[Data for this exercise]

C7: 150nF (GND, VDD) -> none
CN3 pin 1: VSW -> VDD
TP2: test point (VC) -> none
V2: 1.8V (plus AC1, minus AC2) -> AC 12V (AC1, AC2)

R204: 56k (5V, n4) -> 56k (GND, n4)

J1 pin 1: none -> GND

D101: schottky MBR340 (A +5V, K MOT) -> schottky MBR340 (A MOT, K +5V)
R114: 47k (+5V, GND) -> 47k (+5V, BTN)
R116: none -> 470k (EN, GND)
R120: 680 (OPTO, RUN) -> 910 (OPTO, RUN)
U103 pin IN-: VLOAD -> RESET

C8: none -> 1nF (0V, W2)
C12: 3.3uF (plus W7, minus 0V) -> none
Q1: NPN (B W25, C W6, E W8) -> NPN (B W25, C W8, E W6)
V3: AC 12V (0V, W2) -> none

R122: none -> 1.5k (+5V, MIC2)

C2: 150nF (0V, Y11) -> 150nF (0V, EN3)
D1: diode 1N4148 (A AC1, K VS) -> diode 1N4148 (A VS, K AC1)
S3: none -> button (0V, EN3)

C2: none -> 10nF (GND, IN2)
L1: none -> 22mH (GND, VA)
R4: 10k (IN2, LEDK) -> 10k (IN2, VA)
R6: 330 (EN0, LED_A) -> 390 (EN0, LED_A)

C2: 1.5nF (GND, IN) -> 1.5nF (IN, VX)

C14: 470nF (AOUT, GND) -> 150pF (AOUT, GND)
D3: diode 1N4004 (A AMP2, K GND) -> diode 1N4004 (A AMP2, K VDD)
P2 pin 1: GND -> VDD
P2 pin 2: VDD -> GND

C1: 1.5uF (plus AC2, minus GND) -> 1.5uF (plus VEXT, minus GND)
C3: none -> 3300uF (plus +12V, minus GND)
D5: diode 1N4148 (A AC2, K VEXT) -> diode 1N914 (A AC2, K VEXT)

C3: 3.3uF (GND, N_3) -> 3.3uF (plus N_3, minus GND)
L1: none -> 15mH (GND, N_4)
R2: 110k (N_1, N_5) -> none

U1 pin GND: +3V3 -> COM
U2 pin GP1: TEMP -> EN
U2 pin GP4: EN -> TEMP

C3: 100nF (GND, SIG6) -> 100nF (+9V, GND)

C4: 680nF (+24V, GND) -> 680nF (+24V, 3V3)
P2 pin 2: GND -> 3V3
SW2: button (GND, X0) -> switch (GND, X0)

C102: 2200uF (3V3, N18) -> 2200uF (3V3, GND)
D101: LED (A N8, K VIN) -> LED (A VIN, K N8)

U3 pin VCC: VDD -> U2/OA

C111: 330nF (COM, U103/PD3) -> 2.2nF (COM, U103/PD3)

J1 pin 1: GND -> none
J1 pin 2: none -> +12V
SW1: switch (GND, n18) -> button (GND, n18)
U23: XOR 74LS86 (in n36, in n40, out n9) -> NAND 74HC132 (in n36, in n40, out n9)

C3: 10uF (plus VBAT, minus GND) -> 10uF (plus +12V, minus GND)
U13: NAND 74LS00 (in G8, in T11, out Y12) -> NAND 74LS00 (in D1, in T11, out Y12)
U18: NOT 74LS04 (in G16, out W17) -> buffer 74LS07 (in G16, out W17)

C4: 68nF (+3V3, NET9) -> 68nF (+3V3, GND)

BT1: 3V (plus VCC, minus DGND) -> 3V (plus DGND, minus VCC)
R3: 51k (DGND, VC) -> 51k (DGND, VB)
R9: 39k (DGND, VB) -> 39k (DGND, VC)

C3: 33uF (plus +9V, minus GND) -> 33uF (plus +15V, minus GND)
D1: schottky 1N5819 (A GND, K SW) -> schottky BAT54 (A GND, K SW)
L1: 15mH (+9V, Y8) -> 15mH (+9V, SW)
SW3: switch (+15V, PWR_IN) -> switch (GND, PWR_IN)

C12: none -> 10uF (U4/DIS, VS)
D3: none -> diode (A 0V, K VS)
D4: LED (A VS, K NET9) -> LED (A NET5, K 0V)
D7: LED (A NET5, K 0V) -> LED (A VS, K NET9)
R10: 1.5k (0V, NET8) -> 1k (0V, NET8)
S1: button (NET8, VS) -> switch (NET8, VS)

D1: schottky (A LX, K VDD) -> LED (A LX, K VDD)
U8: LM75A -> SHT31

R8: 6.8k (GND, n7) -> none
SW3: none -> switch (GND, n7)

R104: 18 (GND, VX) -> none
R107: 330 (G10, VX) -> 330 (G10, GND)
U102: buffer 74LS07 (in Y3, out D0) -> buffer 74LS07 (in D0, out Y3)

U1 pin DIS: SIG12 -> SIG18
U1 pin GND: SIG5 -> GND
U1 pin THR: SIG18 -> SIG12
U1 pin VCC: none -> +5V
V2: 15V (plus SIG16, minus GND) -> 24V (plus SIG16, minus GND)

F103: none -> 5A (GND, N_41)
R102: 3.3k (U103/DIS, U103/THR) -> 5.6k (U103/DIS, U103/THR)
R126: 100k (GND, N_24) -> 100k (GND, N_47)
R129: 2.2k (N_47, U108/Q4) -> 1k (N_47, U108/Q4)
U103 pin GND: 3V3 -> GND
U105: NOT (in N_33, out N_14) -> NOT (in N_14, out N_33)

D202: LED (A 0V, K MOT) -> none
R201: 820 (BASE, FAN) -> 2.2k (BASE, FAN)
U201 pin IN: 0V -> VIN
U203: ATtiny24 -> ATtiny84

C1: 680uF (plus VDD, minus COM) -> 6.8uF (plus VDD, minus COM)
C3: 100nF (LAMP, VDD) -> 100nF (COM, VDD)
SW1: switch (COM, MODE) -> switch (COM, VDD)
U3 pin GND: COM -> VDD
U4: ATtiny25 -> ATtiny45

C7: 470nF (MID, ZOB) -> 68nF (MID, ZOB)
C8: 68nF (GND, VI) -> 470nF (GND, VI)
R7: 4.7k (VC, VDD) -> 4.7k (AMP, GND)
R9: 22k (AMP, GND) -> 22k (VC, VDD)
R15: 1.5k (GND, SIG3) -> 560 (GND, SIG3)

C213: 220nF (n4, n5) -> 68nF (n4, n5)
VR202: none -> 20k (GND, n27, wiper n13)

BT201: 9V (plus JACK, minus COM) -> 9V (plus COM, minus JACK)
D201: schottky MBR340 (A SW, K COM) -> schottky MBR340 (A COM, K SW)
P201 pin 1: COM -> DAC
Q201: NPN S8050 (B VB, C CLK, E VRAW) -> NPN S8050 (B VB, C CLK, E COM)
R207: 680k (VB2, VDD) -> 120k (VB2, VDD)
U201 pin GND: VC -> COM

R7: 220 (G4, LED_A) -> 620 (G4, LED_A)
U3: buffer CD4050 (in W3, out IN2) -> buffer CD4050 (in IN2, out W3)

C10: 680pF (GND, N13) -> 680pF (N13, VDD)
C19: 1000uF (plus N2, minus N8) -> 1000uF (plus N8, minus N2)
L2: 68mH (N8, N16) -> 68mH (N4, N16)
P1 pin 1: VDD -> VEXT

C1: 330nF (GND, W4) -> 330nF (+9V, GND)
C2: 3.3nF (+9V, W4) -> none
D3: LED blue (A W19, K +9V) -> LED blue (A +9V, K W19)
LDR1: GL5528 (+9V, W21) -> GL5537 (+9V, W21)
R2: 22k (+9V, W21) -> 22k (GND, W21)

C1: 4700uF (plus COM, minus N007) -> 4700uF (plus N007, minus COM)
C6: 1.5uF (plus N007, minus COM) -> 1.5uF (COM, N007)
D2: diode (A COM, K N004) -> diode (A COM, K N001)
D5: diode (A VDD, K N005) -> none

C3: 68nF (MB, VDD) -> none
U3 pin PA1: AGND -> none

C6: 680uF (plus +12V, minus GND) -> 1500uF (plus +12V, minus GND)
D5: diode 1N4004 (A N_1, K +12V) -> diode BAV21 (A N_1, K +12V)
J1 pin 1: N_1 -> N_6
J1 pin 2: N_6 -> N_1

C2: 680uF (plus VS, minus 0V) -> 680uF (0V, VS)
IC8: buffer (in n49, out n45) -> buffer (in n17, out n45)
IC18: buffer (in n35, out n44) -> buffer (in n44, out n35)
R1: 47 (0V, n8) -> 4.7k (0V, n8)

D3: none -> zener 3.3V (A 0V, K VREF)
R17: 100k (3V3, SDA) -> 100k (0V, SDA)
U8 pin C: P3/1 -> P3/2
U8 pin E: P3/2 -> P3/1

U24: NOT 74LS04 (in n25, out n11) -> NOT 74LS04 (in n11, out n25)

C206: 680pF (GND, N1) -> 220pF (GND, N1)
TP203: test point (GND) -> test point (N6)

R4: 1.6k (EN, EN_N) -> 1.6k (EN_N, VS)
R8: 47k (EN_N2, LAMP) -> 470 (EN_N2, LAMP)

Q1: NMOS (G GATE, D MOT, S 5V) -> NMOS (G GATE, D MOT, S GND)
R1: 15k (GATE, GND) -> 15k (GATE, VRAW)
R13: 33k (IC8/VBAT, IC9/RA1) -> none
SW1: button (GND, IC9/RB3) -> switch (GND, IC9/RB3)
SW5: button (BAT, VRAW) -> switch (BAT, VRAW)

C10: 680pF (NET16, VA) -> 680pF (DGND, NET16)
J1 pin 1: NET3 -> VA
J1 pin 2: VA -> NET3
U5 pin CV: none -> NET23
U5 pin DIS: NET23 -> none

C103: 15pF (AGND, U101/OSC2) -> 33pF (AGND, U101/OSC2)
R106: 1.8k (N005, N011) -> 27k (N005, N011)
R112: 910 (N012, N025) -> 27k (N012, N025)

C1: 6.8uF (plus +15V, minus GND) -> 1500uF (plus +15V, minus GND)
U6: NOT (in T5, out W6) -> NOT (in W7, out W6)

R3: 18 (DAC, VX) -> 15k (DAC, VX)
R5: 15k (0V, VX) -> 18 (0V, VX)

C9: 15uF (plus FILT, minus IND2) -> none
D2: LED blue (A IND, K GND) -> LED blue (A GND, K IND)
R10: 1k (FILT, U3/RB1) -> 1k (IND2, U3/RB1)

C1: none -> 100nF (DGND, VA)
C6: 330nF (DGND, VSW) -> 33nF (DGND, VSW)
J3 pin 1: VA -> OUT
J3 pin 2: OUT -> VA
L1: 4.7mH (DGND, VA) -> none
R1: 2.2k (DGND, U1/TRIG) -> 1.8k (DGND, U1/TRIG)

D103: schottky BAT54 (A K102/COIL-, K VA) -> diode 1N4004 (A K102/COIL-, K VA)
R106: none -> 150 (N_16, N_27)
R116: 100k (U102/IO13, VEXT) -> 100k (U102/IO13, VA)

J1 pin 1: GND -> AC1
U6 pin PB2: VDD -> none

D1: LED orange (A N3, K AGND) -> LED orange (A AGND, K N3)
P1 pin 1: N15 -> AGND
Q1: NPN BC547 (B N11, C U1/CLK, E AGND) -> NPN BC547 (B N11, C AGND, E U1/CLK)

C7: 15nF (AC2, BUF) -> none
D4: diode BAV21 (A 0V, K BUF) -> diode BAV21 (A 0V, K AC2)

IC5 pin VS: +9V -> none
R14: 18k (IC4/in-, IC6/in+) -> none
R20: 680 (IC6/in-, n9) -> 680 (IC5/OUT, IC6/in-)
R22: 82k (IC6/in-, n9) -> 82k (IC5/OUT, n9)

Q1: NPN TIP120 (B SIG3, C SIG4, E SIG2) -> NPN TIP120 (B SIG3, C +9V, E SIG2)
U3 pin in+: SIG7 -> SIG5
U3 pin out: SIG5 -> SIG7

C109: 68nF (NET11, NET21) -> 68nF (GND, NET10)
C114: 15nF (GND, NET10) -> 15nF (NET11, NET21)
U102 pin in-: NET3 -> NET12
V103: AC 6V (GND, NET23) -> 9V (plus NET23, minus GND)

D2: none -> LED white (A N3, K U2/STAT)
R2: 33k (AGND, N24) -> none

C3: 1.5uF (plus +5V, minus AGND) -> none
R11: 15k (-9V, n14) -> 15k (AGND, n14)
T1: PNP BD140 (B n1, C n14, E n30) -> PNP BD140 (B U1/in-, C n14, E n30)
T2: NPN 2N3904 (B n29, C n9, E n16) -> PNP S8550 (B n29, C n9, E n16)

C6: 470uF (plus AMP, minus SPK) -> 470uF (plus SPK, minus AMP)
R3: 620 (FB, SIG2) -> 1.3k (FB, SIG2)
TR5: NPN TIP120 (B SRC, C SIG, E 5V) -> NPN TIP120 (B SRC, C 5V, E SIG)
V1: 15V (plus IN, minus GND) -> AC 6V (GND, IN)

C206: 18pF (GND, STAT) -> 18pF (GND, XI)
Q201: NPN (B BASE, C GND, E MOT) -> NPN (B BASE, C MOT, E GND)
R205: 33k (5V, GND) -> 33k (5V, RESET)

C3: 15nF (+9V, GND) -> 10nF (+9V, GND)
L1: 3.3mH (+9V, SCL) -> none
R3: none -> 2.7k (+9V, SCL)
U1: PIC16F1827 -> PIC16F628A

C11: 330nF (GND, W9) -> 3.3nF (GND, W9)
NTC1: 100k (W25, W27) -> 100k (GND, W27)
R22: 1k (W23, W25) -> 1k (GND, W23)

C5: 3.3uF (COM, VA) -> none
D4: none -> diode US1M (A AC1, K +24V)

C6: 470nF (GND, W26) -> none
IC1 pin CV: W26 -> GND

[/Data for this exercise]

Your assignment:
Could you restate word for word the lines above from the one containing "U5 pin CV: none -> NET23" through the one containing "C6: 330nF (DGND, VSW) -> 33nF (DGND, VSW)", both included, and nothing else?

Result for this exercise:
U5 pin CV: none -> NET23
U5 pin DIS: NET23 -> none

C103: 15pF (AGND, U101/OSC2) -> 33pF (AGND, U101/OSC2)
R106: 1.8k (N005, N011) -> 27k (N005, N011)
R112: 910 (N012, N025) -> 27k (N012, N025)

C1: 6.8uF (plus +15V, minus GND) -> 1500uF (plus +15V, minus GND)
U6: NOT (in T5, out W6) -> NOT (in W7, out W6)

R3: 18 (DAC, VX) -> 15k (DAC, VX)
R5: 15k (0V, VX) -> 18 (0V, VX)

C9: 15uF (plus FILT, minus IND2) -> none
D2: LED blue (A IND, K GND) -> LED blue (A GND, K IND)
R10: 1k (FILT, U3/RB1) -> 1k (IND2, U3/RB1)

C1: none -> 100nF (DGND, VA)
C6: 330nF (DGND, VSW) -> 33nF (DGND, VSW)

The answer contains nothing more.